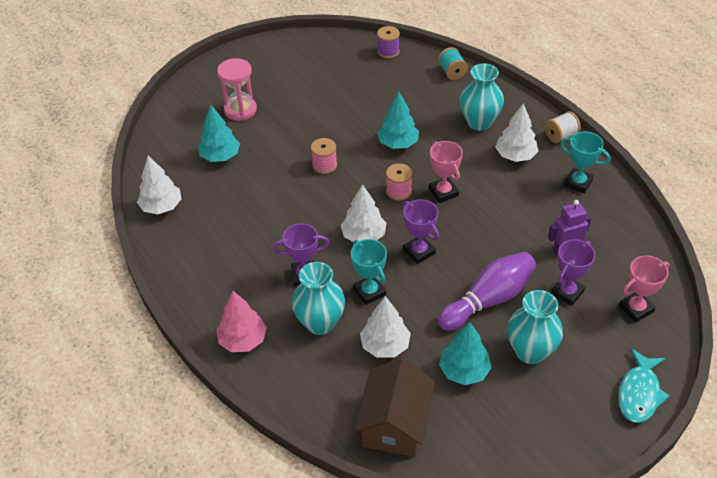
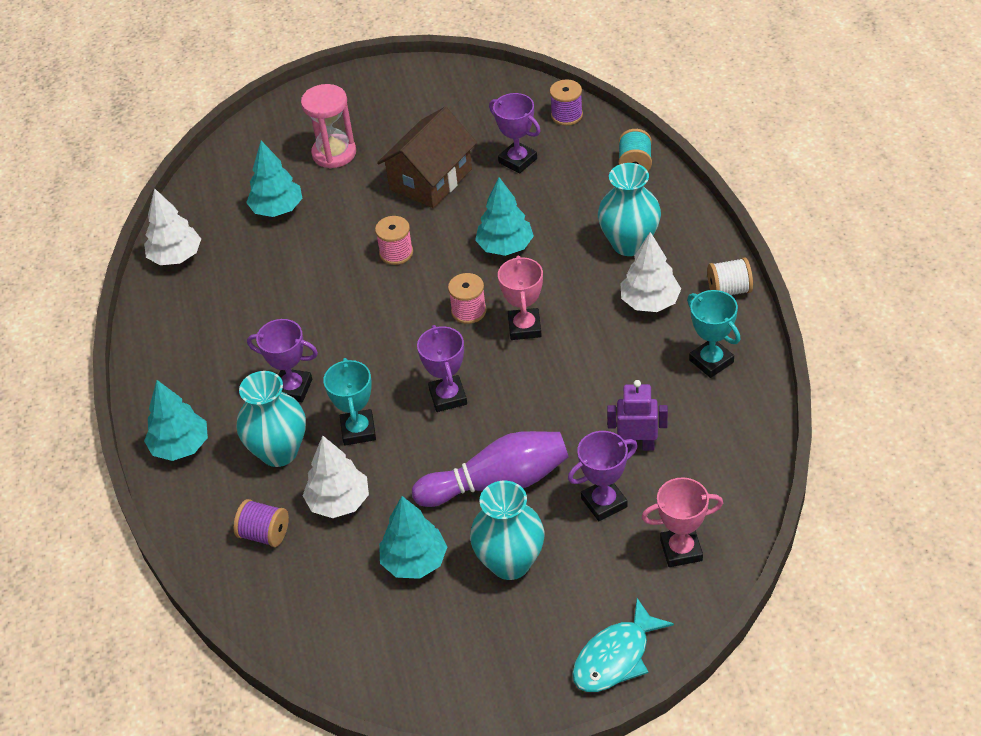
camera: 25 degrees right, 0 degrees up
pink tree [216,291,267,352] -> turquoise tree [144,380,208,461]
white tree [341,184,386,242] -> none
brown house [354,358,435,457] -> brown house moved to [377,107,477,208]
none -> purple spool [234,499,289,547]
none -> purple trophy [489,93,541,174]

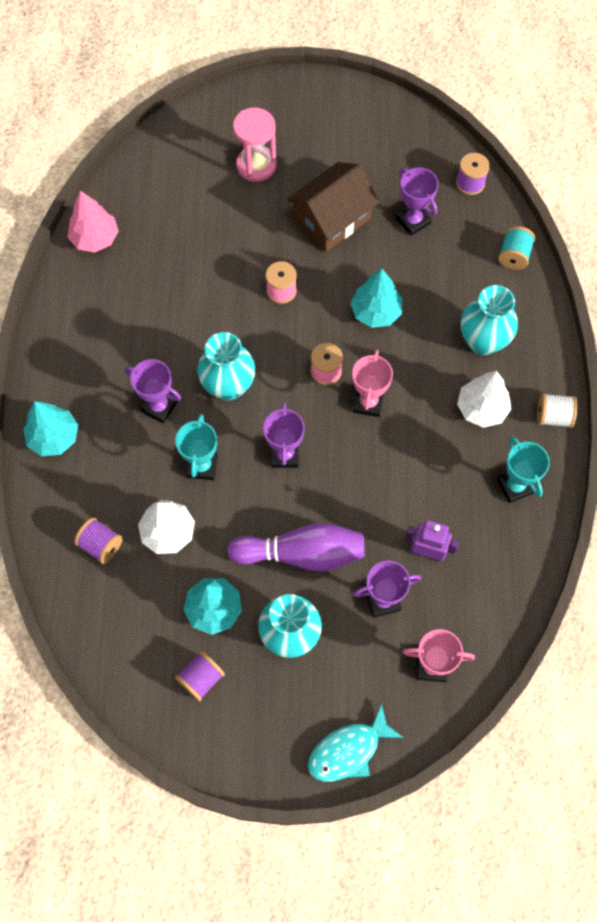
camera: 10 degrees right, 20 degrees up
white tree [144,188,201,265] -> pink tree [68,191,118,253]
turquoise vase [237,371,306,467] -> turquoise vase moved to [197,332,255,401]
turquoise tree [246,141,302,217] -> none
none -> purple spool [175,651,225,702]

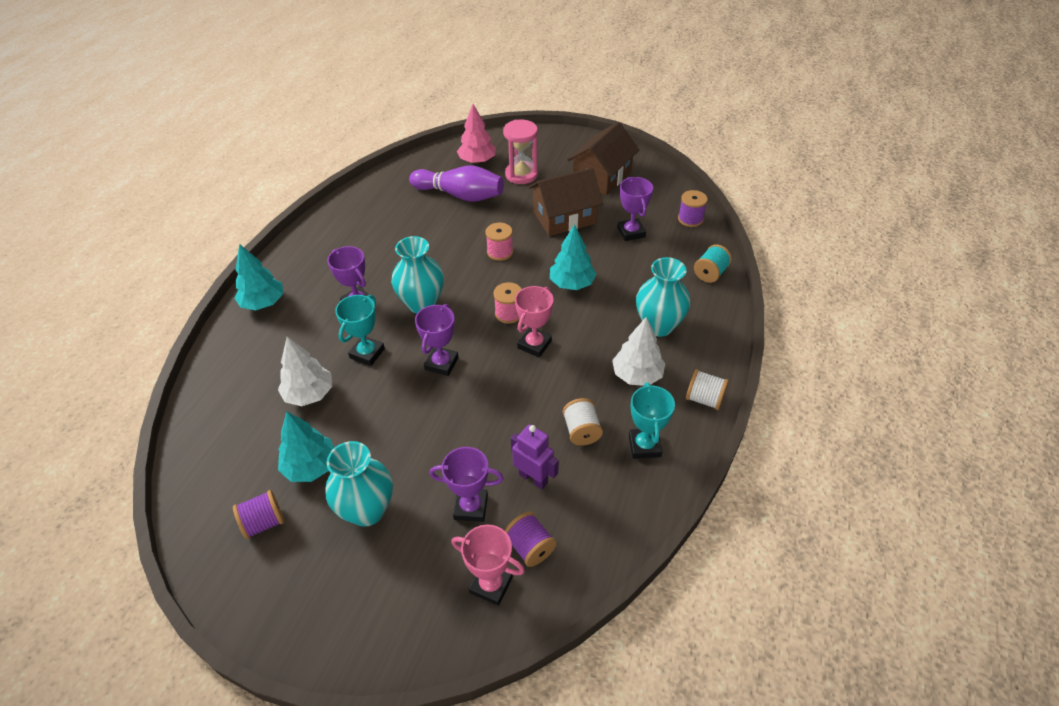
camera: 20 degrees right, 20 degrees down
pink tree [68,191,118,253] -> pink tree moved to [457,104,496,164]
purple spool [74,517,123,564] -> purple spool moved to [505,512,556,567]
purple bowling pin [227,523,365,571] -> purple bowling pin moved to [409,165,504,202]
turquoise fish [308,703,404,782] -> none
none -> white spool [563,398,603,446]
none -> brown house [567,122,639,196]

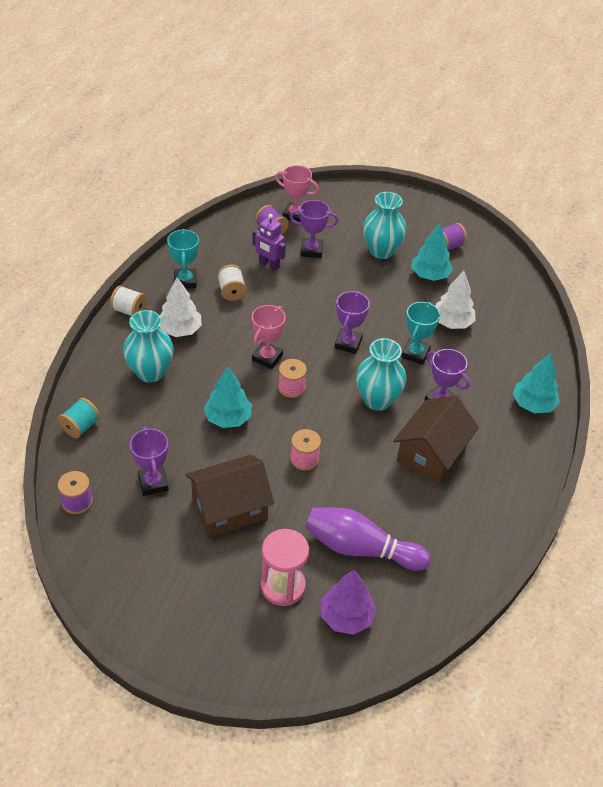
camera: 175 degrees right, 0 degrees up
pink tree [457,104,496,164] -> purple tree [321,570,377,635]
brown house [567,122,639,196] -> brown house moved to [393,395,479,484]

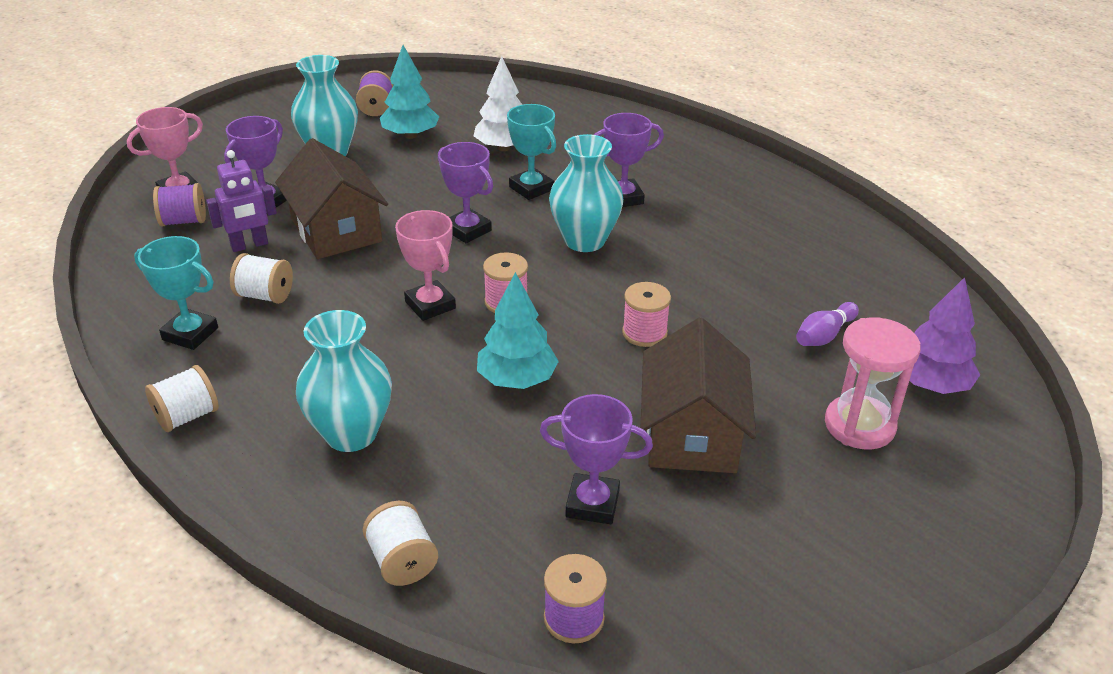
camera: 60 degrees left, 10 degrees down
turquoise spool [58,398,100,438] -> white spool [363,501,438,586]
white tree [159,277,202,337] -> none
purple bowling pin [305,507,431,571] -> purple bowling pin [796,302,859,346], size x0.51
brown house [393,395,479,484] -> brown house moved to [275,138,388,259]
turquoise tree [513,353,560,413] -> none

Work instructions
Where does the word "moved" appear in the listing? List each line that holds it.

Solution for this task
brown house [354,358,435,457] -> brown house moved to [377,107,477,208]
turquoise vase [237,371,306,467] -> turquoise vase moved to [197,332,255,401]
pink tree [68,191,118,253] -> pink tree moved to [457,104,496,164]
purple spool [74,517,123,564] -> purple spool moved to [505,512,556,567]
purple bowling pin [227,523,365,571] -> purple bowling pin moved to [409,165,504,202]
brown house [567,122,639,196] -> brown house moved to [393,395,479,484]
brown house [393,395,479,484] -> brown house moved to [275,138,388,259]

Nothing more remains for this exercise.